**** Information ****
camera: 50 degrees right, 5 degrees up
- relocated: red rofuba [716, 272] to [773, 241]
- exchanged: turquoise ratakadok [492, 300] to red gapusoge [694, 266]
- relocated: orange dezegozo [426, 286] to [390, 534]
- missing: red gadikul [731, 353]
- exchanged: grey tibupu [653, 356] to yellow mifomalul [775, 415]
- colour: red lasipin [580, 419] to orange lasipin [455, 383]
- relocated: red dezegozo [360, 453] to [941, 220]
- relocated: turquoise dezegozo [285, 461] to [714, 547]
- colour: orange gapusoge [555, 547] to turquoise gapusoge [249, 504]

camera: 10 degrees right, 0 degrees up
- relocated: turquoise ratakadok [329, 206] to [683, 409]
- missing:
****
Aim of the task:
Could you copy out the data in full, exactly as it is written?

Reply:
camera: 50 degrees right, 5 degrees up
- relocated: red rofuba [716, 272] to [773, 241]
- exchanged: turquoise ratakadok [492, 300] to red gapusoge [694, 266]
- relocated: orange dezegozo [426, 286] to [390, 534]
- missing: red gadikul [731, 353]
- exchanged: grey tibupu [653, 356] to yellow mifomalul [775, 415]
- colour: red lasipin [580, 419] to orange lasipin [455, 383]
- relocated: red dezegozo [360, 453] to [941, 220]
- relocated: turquoise dezegozo [285, 461] to [714, 547]
- colour: orange gapusoge [555, 547] to turquoise gapusoge [249, 504]

camera: 10 degrees right, 0 degrees up
- relocated: turquoise ratakadok [329, 206] to [683, 409]
- missing:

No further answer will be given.